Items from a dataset

━━━━━━━━━━━━━━━━

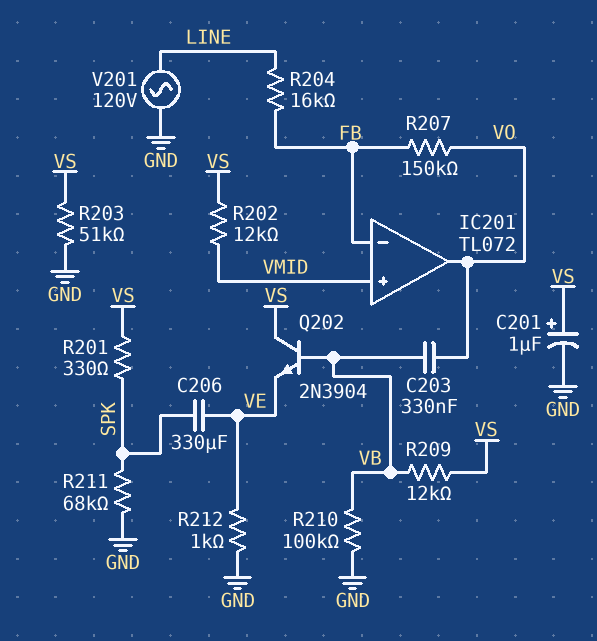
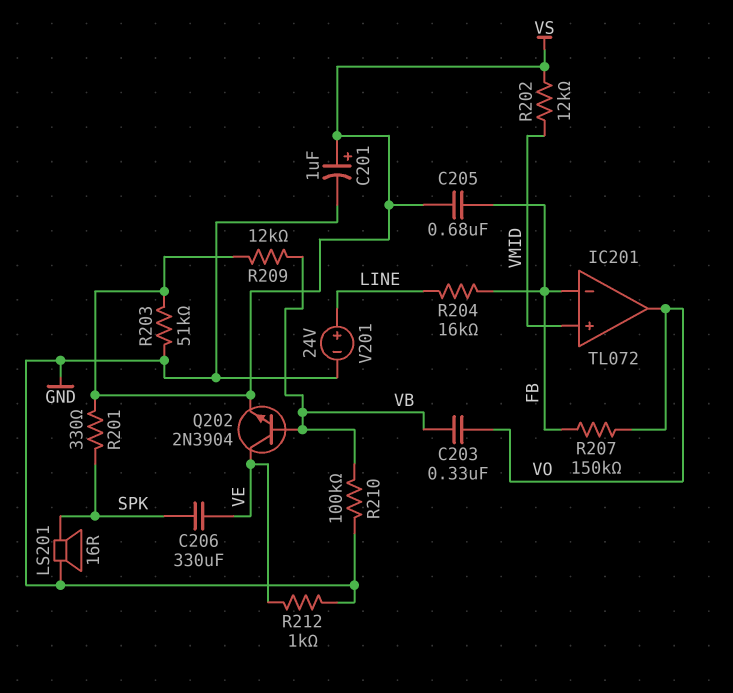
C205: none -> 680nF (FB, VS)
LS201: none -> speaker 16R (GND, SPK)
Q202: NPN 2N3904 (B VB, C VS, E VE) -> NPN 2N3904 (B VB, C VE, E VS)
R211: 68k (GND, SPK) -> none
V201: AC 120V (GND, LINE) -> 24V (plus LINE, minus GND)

━━━━━━━━━━━━━━━━

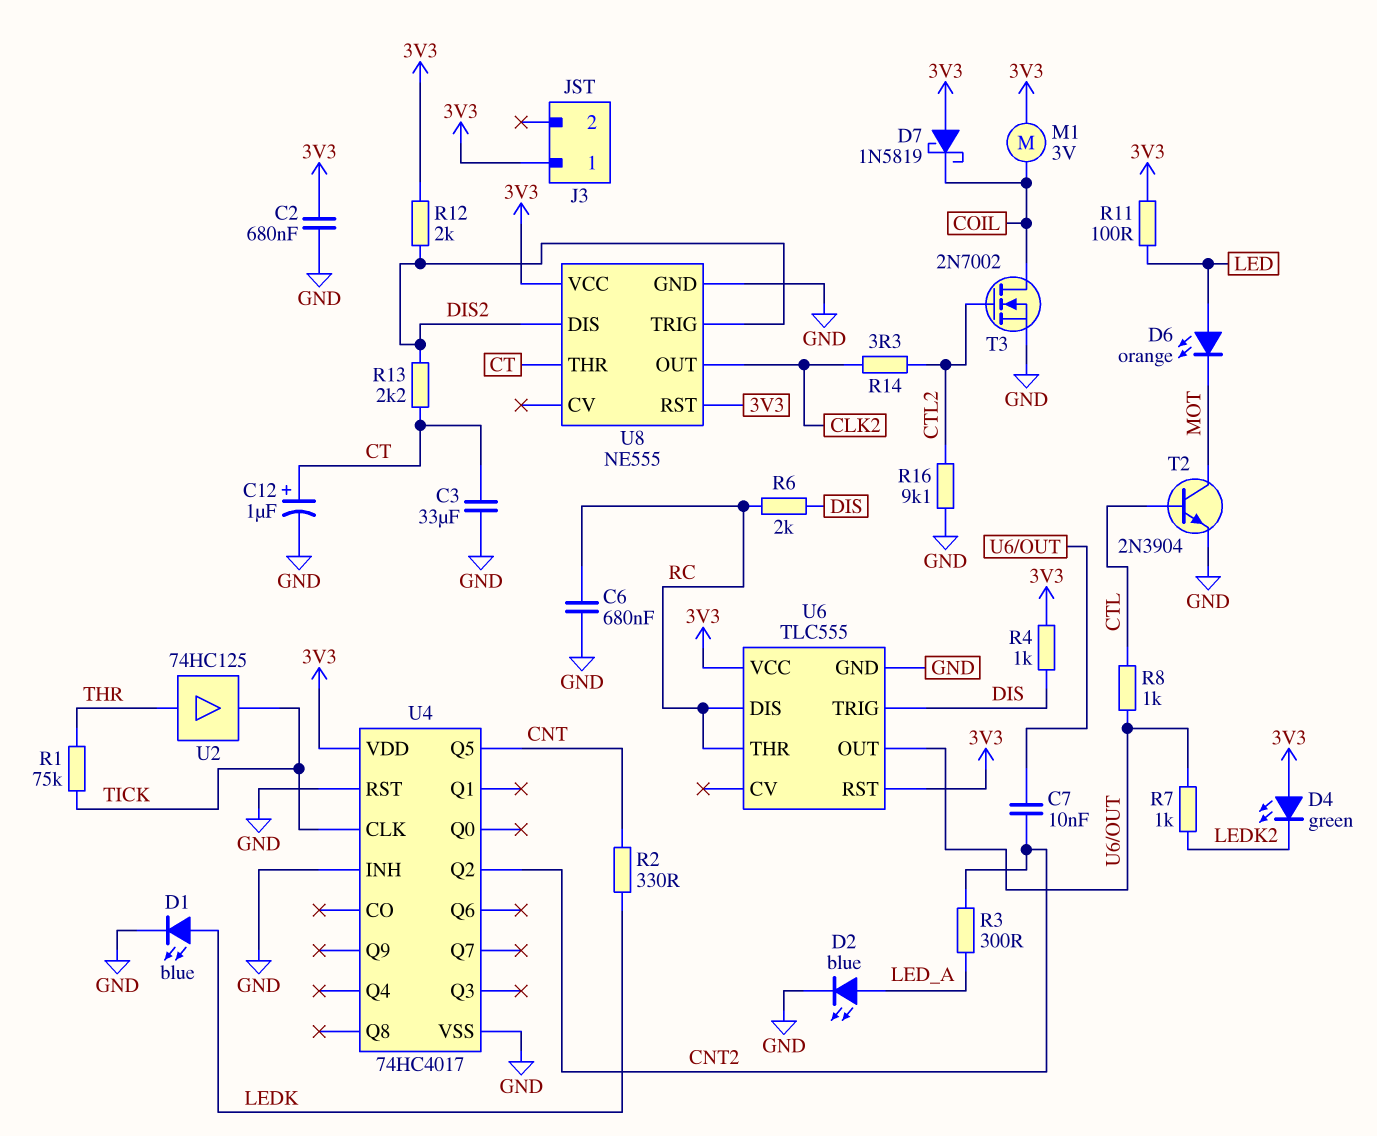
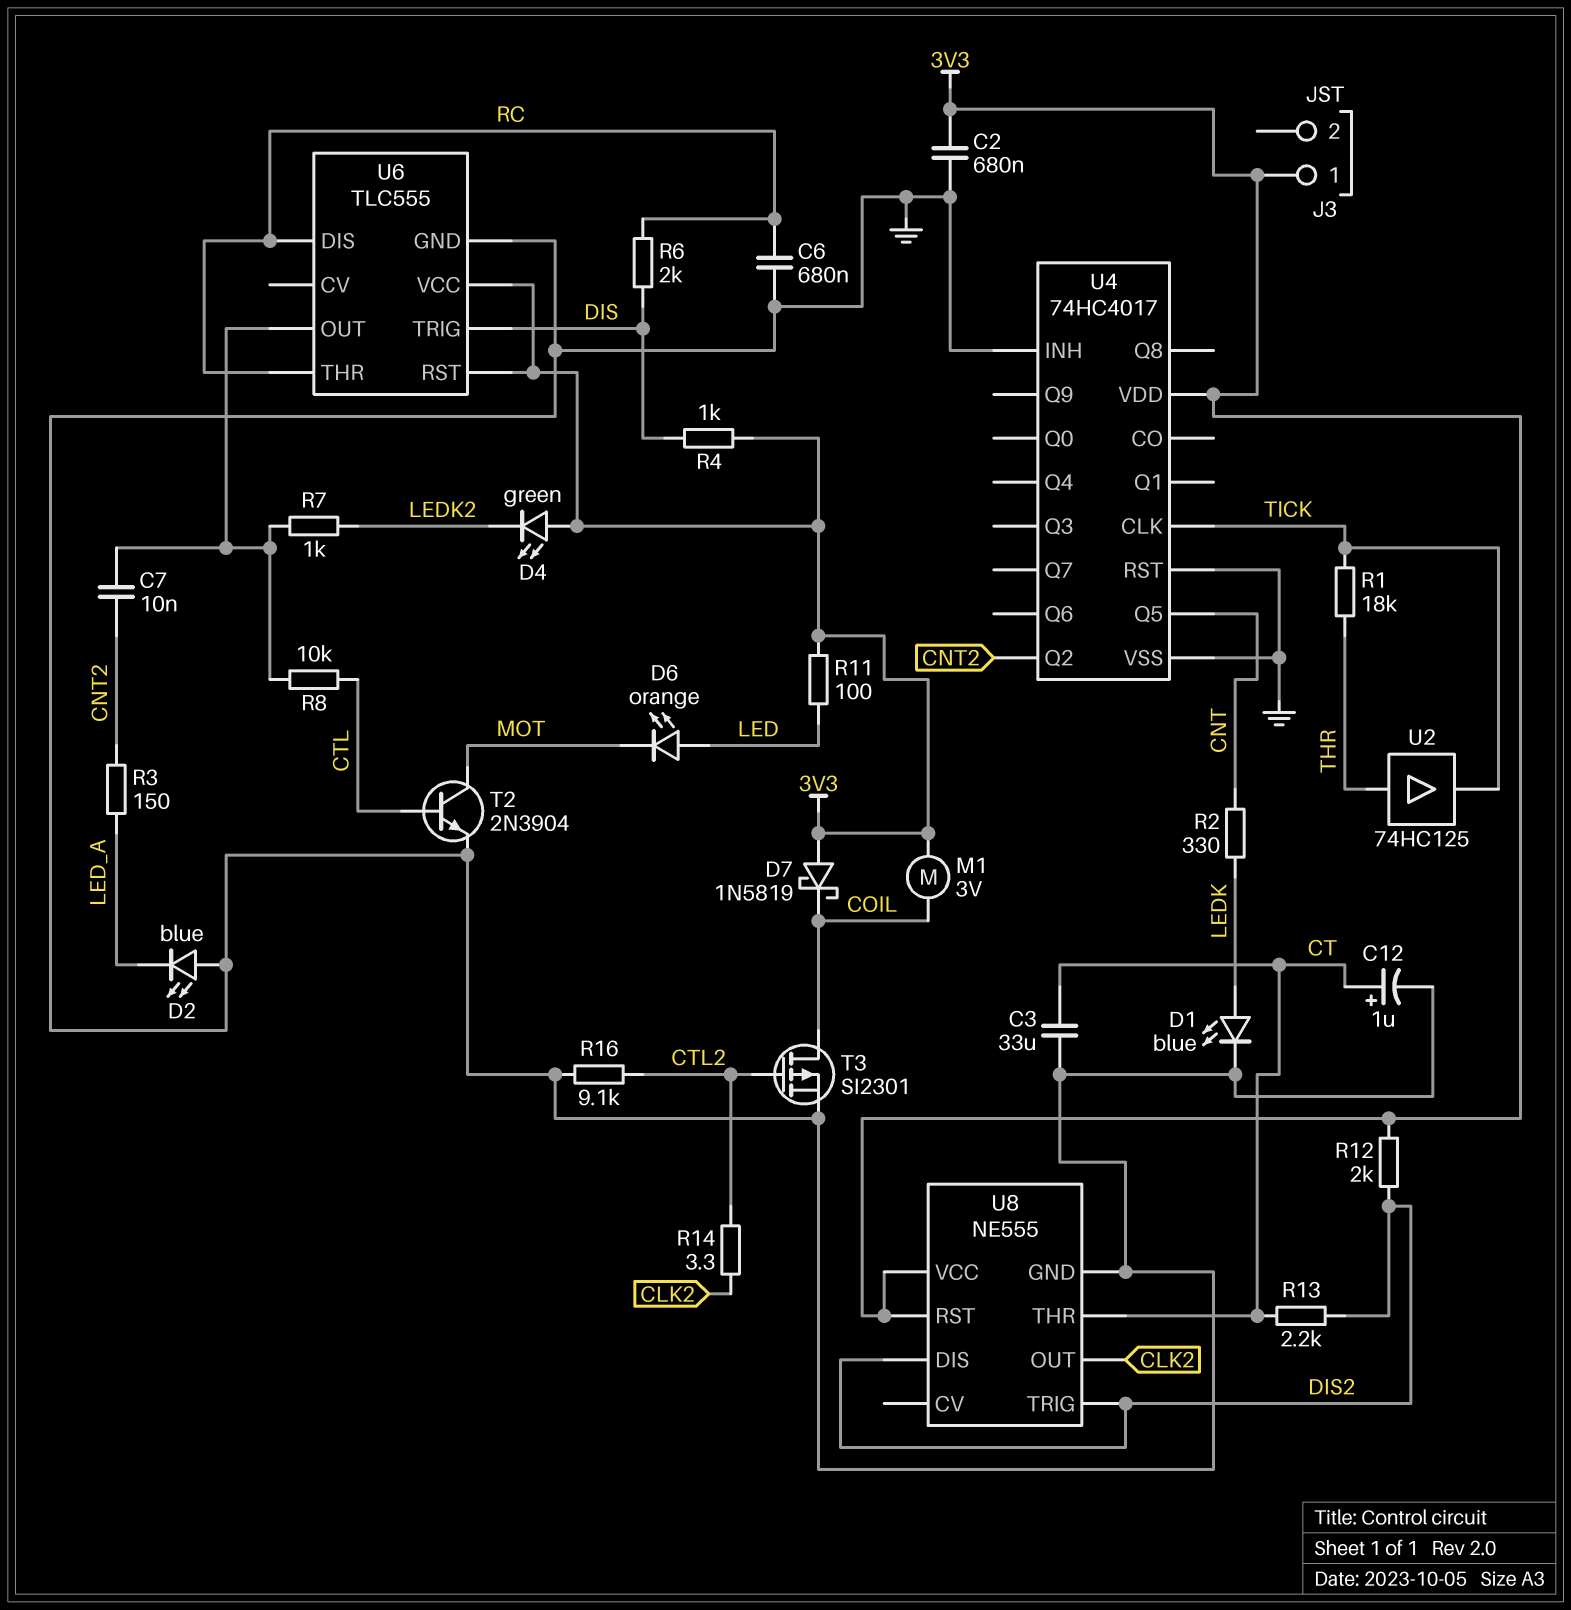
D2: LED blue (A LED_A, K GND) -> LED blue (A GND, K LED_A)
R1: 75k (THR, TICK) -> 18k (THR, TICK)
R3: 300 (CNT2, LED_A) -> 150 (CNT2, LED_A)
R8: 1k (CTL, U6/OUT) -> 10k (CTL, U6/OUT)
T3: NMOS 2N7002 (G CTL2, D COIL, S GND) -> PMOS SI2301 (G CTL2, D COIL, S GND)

━━━━━━━━━━━━━━━━

EXERCISE BRIEF:
Which lines above contain the word "none"? Copy each of them.

SOLUTION:
C205: none -> 680nF (FB, VS)
LS201: none -> speaker 16R (GND, SPK)
R211: 68k (GND, SPK) -> none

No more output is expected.